Exercise description:
Only the total should be returned: the number of lines in the data that hold the string "none".
*** Opening Task data ***
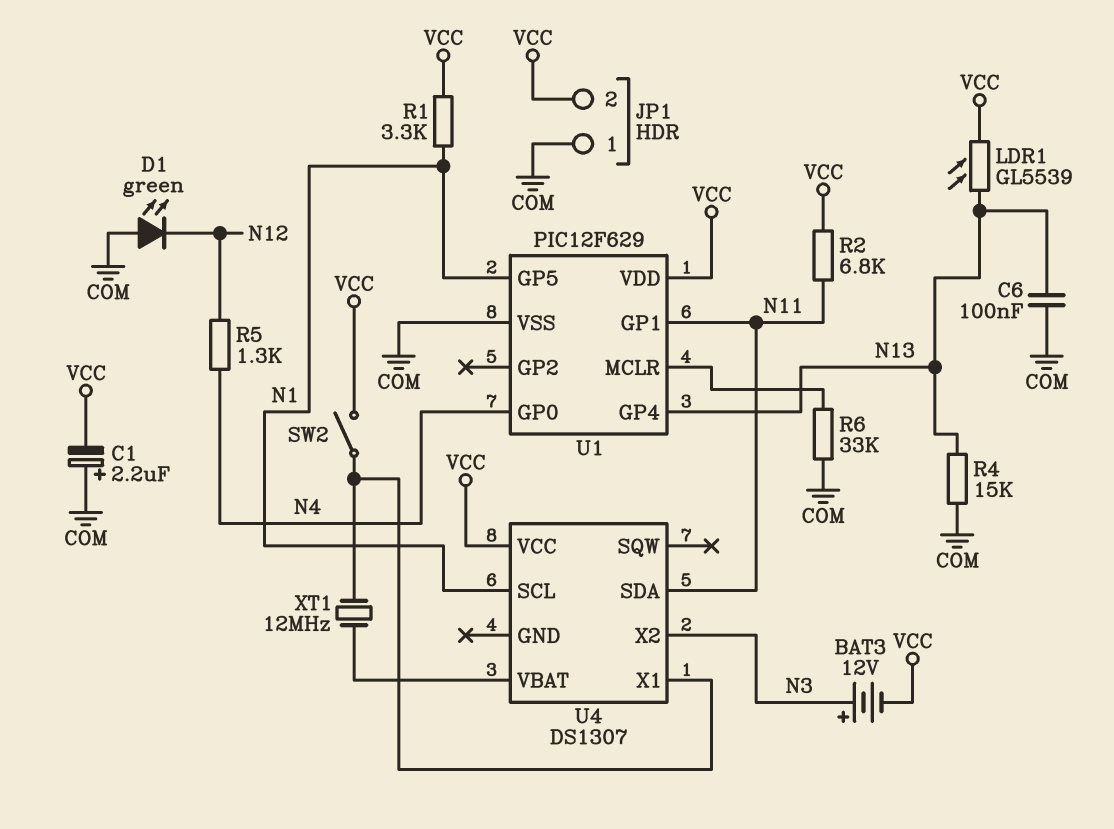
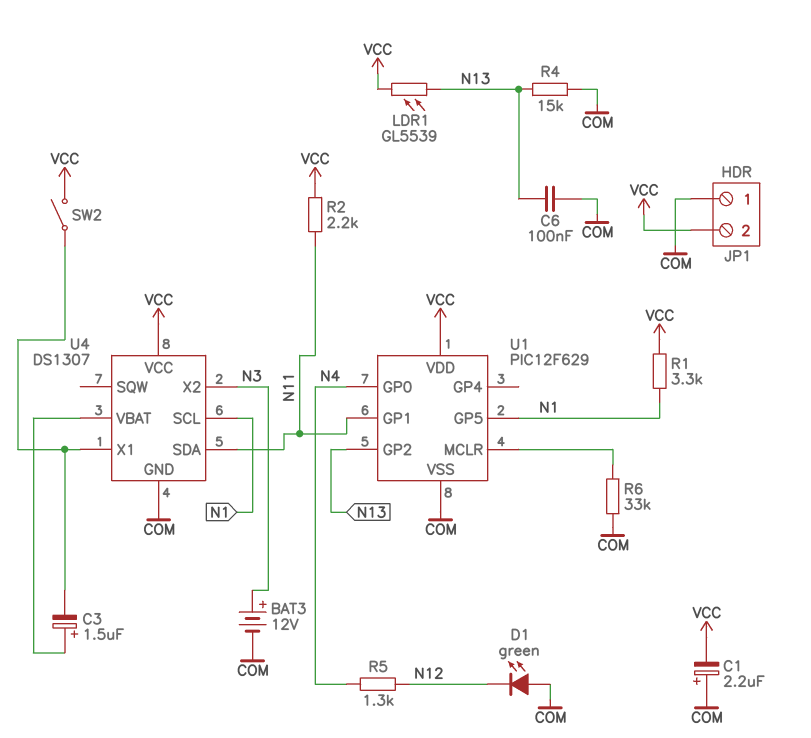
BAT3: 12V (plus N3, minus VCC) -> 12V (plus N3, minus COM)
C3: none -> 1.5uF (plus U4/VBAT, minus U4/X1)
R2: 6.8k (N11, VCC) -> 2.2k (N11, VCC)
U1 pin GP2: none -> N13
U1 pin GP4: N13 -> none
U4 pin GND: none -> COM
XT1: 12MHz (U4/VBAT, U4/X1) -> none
*** Closing Task data ***
Expected output:
5